- WHAT YOU NEED TO DO
Starting at the line that contains "R1: 10 (BUF, SW) -> none" and ending at the line that contains "L3: 33uH (GND, VTH) -> none", the lines below are to be given again exactly, with nothing added.

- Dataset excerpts

[Start of Attachment]

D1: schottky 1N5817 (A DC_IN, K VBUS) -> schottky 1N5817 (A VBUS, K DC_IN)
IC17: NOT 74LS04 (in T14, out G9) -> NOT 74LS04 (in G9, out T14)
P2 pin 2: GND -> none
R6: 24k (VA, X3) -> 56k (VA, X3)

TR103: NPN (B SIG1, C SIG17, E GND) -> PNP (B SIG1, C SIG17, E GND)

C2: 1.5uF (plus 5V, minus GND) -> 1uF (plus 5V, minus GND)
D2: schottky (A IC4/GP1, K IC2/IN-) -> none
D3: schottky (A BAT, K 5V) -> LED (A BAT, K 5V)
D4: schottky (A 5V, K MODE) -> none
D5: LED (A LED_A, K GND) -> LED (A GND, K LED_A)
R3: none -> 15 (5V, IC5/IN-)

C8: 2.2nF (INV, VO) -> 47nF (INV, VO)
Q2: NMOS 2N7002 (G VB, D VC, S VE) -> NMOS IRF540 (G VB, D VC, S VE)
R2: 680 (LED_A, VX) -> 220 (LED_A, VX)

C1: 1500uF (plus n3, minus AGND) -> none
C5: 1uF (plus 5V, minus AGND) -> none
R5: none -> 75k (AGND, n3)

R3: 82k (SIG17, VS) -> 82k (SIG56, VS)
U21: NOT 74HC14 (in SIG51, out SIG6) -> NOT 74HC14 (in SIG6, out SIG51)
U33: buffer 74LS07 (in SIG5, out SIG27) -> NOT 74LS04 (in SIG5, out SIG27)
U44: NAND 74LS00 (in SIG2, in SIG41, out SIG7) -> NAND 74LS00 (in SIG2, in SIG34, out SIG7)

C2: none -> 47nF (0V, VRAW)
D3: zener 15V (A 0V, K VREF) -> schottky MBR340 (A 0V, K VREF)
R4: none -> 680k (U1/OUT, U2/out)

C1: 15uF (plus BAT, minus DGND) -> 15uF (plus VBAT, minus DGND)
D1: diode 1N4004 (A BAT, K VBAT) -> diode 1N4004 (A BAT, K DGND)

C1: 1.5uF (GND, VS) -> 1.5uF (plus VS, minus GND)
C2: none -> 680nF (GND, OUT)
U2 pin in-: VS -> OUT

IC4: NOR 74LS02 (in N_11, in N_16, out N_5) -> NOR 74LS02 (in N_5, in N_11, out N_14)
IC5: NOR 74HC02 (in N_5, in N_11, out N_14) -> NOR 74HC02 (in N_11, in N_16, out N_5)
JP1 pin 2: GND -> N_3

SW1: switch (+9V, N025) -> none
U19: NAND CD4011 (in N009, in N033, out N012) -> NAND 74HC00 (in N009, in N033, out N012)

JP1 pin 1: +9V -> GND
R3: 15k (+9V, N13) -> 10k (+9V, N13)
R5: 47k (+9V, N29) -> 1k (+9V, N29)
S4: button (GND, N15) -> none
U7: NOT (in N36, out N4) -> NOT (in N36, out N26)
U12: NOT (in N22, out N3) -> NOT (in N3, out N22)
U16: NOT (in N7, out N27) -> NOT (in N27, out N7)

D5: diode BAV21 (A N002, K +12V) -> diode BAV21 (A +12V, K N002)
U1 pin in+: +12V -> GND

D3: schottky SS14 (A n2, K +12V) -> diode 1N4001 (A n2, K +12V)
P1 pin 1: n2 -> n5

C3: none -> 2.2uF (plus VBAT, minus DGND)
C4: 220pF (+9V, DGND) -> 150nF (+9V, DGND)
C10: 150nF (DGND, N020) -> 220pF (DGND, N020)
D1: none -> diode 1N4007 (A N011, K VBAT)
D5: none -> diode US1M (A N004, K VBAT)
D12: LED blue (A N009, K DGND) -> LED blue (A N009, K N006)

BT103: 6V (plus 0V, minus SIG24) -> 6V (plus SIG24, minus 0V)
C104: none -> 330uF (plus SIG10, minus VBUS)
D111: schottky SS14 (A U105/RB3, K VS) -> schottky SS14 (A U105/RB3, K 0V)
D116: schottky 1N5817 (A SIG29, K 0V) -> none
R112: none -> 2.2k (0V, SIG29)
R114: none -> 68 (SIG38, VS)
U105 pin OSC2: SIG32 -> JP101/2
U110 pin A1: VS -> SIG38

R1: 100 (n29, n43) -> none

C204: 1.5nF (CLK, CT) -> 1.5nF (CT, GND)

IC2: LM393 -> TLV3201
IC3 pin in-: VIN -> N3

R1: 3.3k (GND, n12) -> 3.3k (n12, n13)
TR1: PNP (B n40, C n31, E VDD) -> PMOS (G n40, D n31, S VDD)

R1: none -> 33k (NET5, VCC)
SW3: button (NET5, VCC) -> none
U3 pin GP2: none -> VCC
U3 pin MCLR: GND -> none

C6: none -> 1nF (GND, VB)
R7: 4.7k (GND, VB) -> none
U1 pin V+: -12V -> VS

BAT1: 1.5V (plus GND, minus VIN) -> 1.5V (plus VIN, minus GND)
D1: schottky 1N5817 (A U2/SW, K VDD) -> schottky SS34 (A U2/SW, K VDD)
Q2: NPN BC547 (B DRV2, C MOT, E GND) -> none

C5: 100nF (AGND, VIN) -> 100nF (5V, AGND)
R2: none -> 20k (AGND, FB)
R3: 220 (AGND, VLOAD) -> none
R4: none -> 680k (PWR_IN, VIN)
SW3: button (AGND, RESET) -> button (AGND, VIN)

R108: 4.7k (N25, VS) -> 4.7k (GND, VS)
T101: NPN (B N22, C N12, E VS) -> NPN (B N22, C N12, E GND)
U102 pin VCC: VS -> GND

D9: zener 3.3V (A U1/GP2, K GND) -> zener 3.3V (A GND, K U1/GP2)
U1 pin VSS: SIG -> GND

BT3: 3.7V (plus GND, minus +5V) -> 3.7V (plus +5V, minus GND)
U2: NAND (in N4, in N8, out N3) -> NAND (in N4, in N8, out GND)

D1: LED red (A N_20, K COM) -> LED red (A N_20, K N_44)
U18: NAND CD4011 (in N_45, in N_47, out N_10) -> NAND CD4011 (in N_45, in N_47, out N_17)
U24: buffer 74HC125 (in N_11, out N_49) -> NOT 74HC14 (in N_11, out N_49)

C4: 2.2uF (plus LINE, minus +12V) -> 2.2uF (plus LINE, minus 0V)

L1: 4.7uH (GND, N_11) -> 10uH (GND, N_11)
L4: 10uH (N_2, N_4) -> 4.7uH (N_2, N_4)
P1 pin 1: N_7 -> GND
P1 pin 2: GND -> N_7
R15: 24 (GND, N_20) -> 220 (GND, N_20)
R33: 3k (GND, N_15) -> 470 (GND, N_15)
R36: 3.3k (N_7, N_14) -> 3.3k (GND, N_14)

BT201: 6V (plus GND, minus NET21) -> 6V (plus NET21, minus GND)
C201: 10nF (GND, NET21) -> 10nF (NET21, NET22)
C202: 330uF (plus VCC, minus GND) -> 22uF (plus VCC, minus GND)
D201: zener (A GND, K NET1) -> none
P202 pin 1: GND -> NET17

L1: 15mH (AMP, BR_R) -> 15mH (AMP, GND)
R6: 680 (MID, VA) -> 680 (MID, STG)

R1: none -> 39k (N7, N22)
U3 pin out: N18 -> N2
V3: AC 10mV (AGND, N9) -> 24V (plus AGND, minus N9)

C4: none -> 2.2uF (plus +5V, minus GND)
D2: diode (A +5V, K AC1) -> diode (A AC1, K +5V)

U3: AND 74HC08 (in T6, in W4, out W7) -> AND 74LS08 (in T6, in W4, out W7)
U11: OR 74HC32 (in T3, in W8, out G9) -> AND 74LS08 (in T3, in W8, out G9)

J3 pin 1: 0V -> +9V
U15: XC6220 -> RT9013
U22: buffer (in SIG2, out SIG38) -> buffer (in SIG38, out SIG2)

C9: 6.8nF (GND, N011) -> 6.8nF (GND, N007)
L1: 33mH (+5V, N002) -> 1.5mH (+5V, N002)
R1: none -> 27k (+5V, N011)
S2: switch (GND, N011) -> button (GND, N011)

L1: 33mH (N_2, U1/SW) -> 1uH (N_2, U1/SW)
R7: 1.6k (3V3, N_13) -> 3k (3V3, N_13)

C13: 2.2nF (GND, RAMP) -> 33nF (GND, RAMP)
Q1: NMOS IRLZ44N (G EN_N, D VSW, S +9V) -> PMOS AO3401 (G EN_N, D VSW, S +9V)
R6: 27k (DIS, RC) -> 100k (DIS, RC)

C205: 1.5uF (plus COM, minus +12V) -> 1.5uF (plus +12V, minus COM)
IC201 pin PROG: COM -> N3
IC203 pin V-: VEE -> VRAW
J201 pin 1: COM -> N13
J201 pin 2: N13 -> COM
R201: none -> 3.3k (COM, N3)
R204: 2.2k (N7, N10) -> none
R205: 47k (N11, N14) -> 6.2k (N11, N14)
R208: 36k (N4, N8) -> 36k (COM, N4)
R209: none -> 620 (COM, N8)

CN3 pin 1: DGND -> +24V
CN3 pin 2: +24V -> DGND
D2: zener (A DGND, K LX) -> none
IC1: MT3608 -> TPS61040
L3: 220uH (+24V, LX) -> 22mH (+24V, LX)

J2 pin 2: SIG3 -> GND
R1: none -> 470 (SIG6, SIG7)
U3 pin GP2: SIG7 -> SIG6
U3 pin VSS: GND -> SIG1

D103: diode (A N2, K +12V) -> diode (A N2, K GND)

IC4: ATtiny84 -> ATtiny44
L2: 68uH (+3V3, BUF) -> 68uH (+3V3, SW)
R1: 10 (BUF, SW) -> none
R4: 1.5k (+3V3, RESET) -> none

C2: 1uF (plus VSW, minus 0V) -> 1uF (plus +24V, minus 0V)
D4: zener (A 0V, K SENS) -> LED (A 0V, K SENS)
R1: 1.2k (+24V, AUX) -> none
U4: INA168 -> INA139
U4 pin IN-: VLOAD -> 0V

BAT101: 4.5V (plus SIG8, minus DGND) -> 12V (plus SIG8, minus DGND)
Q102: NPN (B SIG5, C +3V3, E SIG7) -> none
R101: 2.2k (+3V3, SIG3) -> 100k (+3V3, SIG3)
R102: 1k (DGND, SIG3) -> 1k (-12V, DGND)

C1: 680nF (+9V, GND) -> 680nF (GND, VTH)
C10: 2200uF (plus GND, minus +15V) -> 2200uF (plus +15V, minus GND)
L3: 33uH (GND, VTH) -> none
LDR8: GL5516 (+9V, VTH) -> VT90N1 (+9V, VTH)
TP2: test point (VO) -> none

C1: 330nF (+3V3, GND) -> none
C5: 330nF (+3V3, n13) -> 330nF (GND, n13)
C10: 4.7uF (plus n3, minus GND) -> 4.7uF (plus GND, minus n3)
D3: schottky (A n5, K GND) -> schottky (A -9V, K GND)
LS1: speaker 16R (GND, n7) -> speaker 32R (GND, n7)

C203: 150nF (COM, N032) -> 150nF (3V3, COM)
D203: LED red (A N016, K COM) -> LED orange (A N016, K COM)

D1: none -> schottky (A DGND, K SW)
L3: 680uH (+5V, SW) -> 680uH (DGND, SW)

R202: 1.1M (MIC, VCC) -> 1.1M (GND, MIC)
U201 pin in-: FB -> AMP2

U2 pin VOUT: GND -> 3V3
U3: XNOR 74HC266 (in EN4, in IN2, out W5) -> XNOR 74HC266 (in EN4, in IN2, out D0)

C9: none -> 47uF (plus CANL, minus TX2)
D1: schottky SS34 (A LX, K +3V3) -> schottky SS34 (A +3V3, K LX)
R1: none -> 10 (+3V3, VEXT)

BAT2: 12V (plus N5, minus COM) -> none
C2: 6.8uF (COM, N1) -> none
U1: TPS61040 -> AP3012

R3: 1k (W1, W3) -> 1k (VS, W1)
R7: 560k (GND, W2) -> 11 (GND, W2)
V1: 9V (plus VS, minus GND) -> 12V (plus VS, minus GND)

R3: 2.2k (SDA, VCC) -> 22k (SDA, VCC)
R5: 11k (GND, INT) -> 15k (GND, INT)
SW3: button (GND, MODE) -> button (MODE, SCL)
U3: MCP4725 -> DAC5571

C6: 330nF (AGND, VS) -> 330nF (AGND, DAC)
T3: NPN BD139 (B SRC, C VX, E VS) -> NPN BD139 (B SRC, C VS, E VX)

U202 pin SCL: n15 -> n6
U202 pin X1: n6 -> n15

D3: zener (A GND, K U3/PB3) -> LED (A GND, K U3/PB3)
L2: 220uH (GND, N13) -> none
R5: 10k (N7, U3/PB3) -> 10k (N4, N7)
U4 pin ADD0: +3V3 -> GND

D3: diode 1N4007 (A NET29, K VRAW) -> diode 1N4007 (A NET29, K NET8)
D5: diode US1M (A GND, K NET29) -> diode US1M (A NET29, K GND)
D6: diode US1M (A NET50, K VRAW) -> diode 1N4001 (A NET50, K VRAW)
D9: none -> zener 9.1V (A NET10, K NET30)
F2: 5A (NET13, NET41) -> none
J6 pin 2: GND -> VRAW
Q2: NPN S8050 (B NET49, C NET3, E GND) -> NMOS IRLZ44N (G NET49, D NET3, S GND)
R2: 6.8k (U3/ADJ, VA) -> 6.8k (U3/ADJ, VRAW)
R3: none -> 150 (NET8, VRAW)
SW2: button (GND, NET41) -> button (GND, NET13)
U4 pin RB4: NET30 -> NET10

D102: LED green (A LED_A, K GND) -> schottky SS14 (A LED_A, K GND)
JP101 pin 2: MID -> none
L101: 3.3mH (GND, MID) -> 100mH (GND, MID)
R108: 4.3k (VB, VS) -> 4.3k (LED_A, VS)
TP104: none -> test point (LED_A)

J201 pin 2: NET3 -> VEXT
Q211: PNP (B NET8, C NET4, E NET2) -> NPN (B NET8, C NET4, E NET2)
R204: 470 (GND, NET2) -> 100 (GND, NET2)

[End of Attachment]

- RESULT
R1: 10 (BUF, SW) -> none
R4: 1.5k (+3V3, RESET) -> none

C2: 1uF (plus VSW, minus 0V) -> 1uF (plus +24V, minus 0V)
D4: zener (A 0V, K SENS) -> LED (A 0V, K SENS)
R1: 1.2k (+24V, AUX) -> none
U4: INA168 -> INA139
U4 pin IN-: VLOAD -> 0V

BAT101: 4.5V (plus SIG8, minus DGND) -> 12V (plus SIG8, minus DGND)
Q102: NPN (B SIG5, C +3V3, E SIG7) -> none
R101: 2.2k (+3V3, SIG3) -> 100k (+3V3, SIG3)
R102: 1k (DGND, SIG3) -> 1k (-12V, DGND)

C1: 680nF (+9V, GND) -> 680nF (GND, VTH)
C10: 2200uF (plus GND, minus +15V) -> 2200uF (plus +15V, minus GND)
L3: 33uH (GND, VTH) -> none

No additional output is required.